Exercise prompt:
From the data that follows, print exactly the lines starting at the one containing "purple_melogek 229,217,61,85 =>" and ending at the one containing "purple_linidik 139,118,52,72 =>"; include both of them and nothing more.

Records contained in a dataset
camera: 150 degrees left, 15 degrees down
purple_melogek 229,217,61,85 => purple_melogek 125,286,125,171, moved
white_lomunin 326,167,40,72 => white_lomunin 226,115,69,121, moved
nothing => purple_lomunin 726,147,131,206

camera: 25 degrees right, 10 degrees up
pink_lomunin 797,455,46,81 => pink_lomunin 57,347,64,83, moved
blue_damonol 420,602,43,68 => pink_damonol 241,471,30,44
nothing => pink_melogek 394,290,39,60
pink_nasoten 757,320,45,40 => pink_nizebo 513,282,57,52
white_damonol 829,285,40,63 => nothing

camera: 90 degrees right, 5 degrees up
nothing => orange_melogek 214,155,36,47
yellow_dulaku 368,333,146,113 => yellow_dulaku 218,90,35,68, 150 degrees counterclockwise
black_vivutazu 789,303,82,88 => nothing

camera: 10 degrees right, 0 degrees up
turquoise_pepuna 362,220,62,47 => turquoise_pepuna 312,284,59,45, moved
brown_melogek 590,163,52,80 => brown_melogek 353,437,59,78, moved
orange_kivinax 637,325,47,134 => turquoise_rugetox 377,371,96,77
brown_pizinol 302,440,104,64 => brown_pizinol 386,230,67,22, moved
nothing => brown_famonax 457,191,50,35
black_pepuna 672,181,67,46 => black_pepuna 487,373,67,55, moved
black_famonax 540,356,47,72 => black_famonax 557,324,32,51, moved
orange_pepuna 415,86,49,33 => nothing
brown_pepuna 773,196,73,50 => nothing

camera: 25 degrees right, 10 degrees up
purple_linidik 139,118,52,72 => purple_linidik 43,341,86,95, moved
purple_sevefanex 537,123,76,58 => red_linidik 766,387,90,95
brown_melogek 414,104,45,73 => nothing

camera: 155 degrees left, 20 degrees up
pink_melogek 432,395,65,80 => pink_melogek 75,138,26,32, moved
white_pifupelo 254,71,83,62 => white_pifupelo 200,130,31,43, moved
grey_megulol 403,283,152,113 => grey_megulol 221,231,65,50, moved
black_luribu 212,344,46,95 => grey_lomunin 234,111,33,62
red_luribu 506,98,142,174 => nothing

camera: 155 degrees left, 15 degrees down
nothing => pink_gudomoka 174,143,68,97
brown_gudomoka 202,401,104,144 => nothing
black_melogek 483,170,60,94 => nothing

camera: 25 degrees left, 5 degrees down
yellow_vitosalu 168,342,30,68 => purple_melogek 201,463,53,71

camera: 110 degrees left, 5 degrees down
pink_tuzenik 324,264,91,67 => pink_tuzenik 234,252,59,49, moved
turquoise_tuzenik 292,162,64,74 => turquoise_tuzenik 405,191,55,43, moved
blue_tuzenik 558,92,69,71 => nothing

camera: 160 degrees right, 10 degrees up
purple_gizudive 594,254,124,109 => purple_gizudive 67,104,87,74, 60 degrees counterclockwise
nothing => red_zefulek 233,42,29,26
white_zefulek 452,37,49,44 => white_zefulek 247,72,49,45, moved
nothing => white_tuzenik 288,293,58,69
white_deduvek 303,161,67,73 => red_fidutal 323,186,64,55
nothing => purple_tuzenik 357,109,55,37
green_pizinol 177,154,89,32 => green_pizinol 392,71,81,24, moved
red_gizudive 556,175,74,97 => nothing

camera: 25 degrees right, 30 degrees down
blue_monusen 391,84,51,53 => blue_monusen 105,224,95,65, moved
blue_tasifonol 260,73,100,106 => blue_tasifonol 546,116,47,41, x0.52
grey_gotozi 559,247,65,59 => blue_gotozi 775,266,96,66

Answer to this problem:
purple_melogek 229,217,61,85 => purple_melogek 125,286,125,171, moved
white_lomunin 326,167,40,72 => white_lomunin 226,115,69,121, moved
nothing => purple_lomunin 726,147,131,206

camera: 25 degrees right, 10 degrees up
pink_lomunin 797,455,46,81 => pink_lomunin 57,347,64,83, moved
blue_damonol 420,602,43,68 => pink_damonol 241,471,30,44
nothing => pink_melogek 394,290,39,60
pink_nasoten 757,320,45,40 => pink_nizebo 513,282,57,52
white_damonol 829,285,40,63 => nothing

camera: 90 degrees right, 5 degrees up
nothing => orange_melogek 214,155,36,47
yellow_dulaku 368,333,146,113 => yellow_dulaku 218,90,35,68, 150 degrees counterclockwise
black_vivutazu 789,303,82,88 => nothing

camera: 10 degrees right, 0 degrees up
turquoise_pepuna 362,220,62,47 => turquoise_pepuna 312,284,59,45, moved
brown_melogek 590,163,52,80 => brown_melogek 353,437,59,78, moved
orange_kivinax 637,325,47,134 => turquoise_rugetox 377,371,96,77
brown_pizinol 302,440,104,64 => brown_pizinol 386,230,67,22, moved
nothing => brown_famonax 457,191,50,35
black_pepuna 672,181,67,46 => black_pepuna 487,373,67,55, moved
black_famonax 540,356,47,72 => black_famonax 557,324,32,51, moved
orange_pepuna 415,86,49,33 => nothing
brown_pepuna 773,196,73,50 => nothing

camera: 25 degrees right, 10 degrees up
purple_linidik 139,118,52,72 => purple_linidik 43,341,86,95, moved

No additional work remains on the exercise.